** Opening Records for the task block **
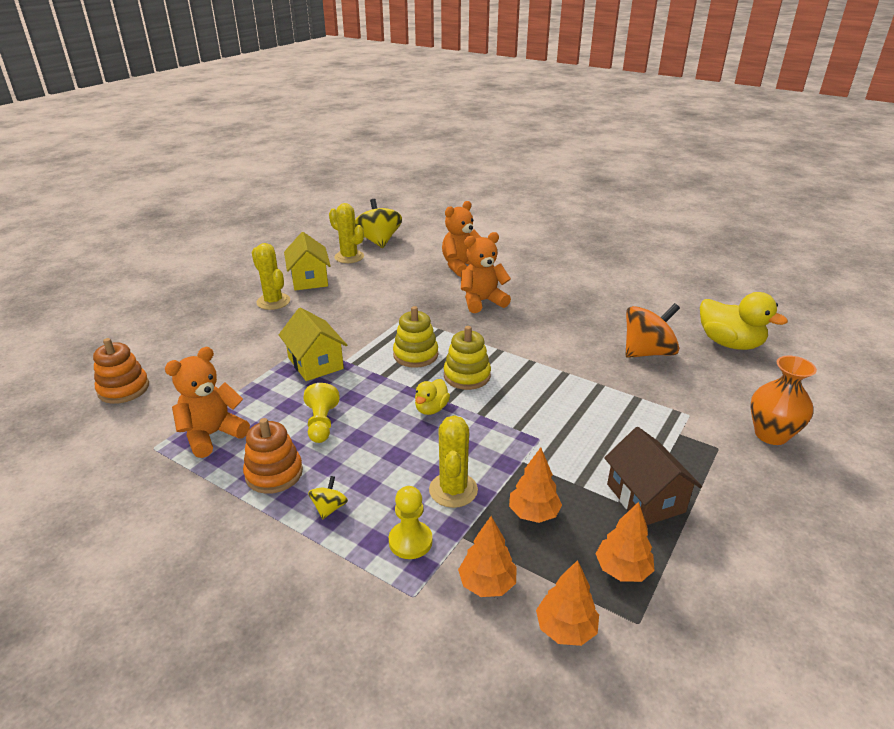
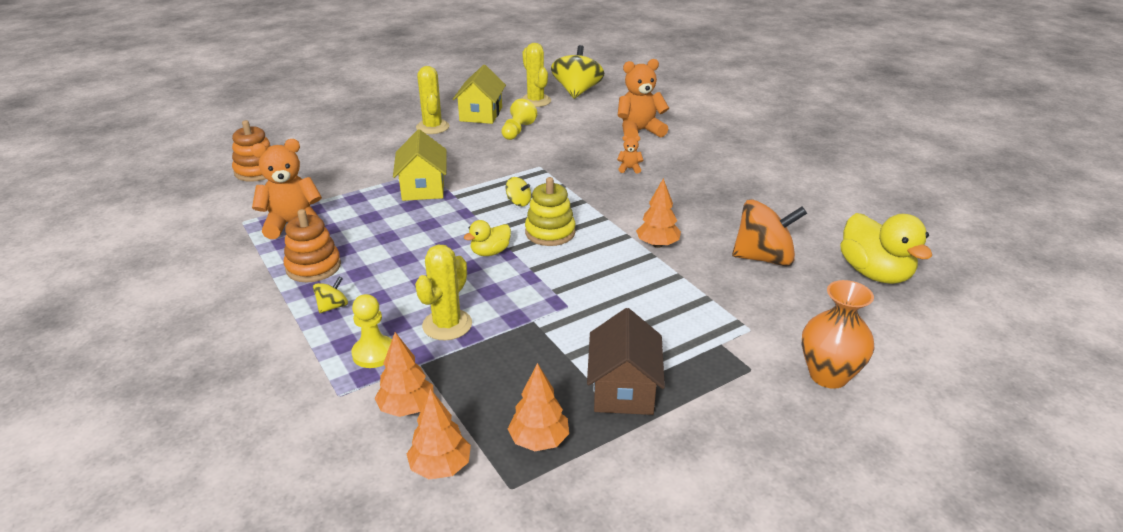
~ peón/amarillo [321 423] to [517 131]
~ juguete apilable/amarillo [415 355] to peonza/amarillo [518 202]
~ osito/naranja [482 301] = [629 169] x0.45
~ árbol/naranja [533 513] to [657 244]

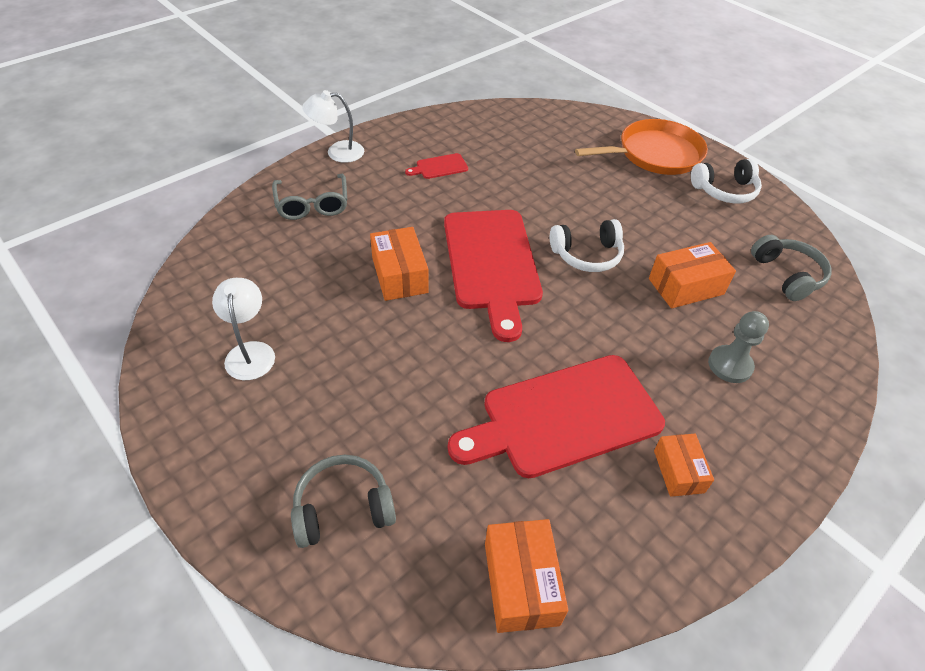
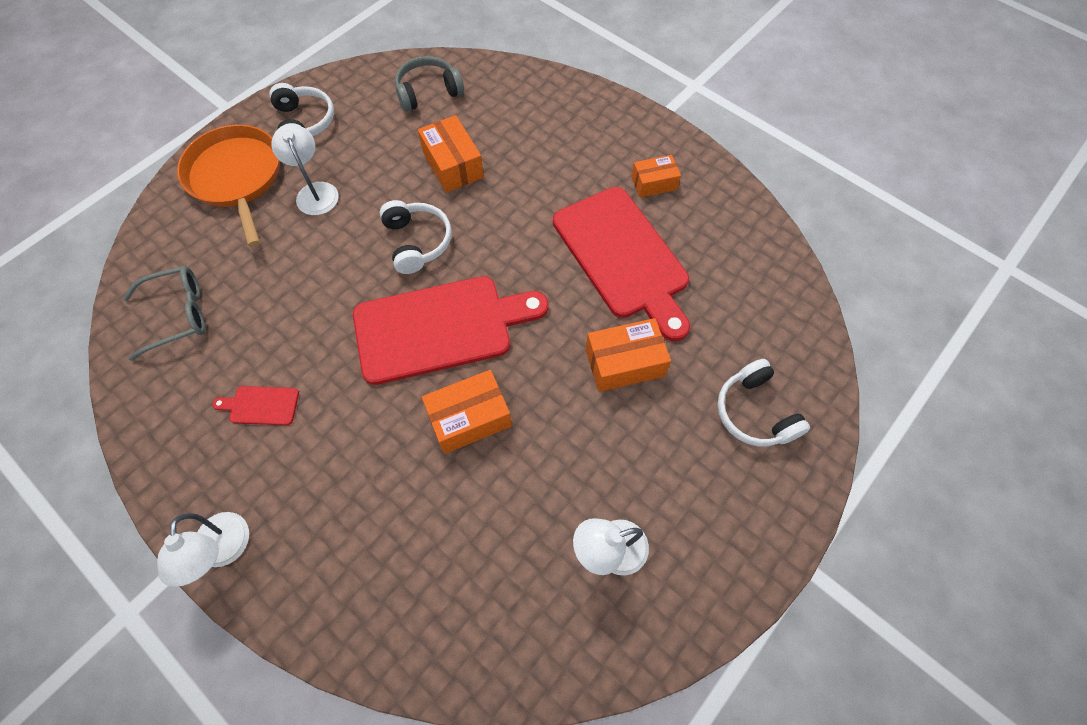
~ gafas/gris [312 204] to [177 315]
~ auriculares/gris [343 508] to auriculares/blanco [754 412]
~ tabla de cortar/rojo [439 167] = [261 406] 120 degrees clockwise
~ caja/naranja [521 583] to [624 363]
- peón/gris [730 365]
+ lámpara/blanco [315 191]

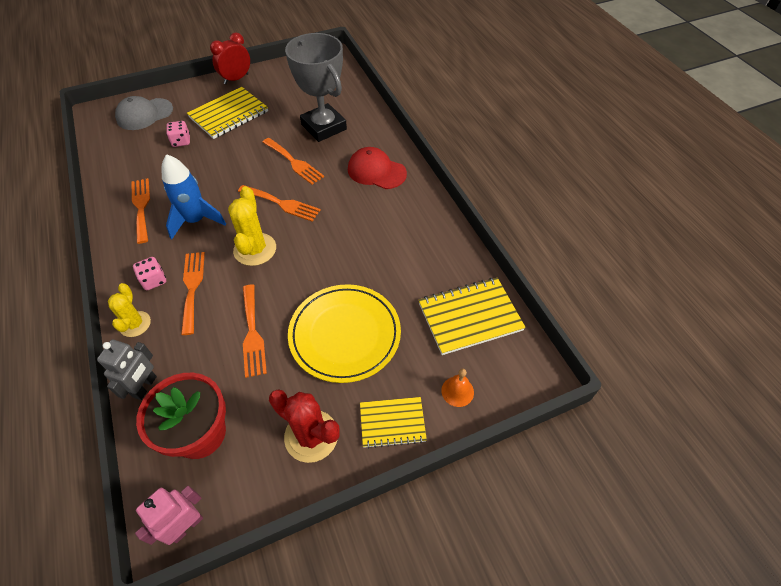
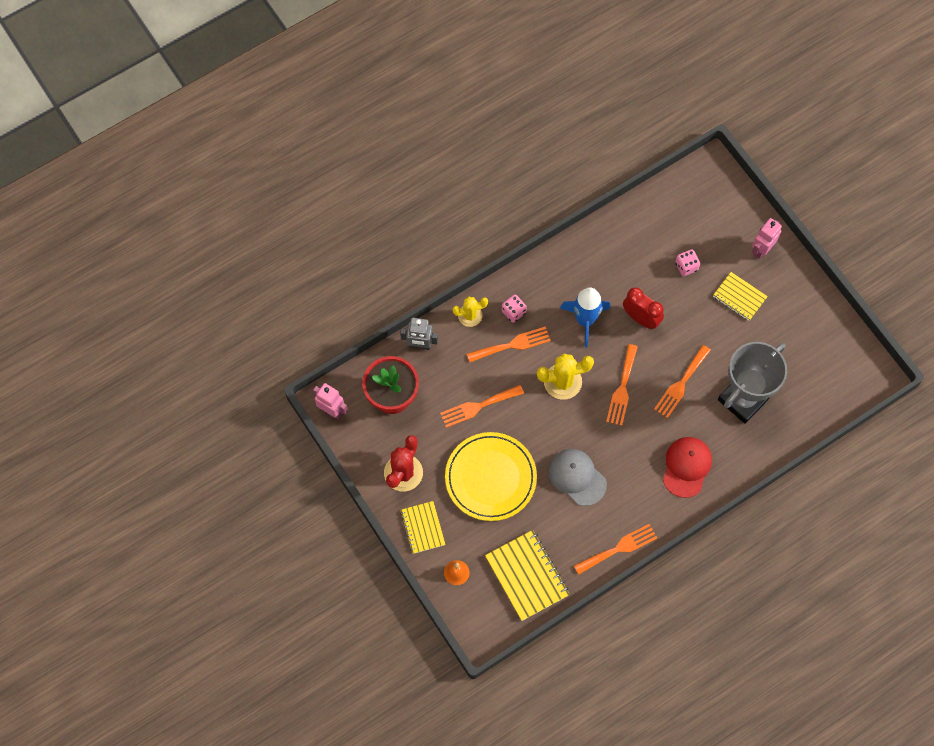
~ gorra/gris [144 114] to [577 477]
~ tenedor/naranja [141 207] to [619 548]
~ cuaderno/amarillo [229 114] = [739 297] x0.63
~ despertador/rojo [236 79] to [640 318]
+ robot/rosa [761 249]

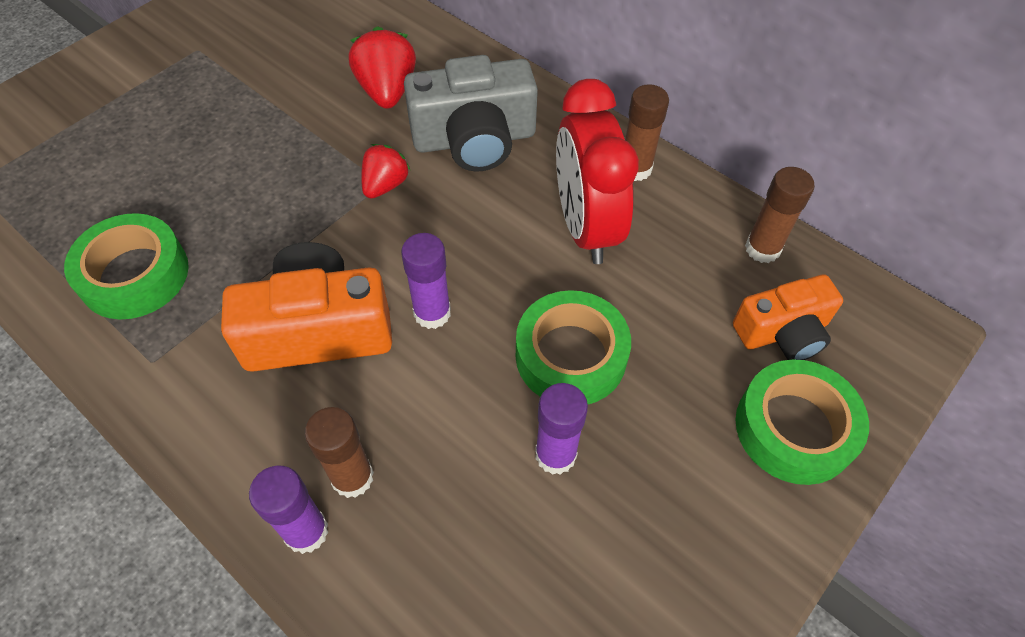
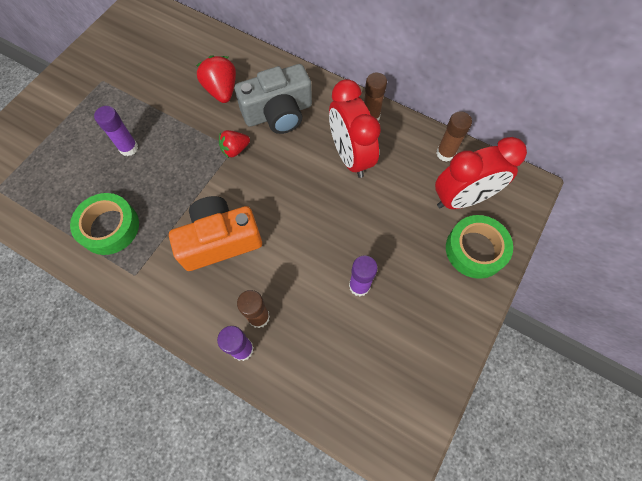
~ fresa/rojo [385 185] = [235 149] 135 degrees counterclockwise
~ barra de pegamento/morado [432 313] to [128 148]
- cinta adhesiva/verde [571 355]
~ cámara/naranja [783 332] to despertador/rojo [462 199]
** Closing Records for the task block **
▸ **Exercise**
Repeat word for word the lines above that run from the line containing "peonza/amarillo [518 202]" through the line containing "[629 169] x0.45", both ends included, and nothing else.

▸ **Reply to the task**
~ juguete apilable/amarillo [415 355] to peonza/amarillo [518 202]
~ osito/naranja [482 301] = [629 169] x0.45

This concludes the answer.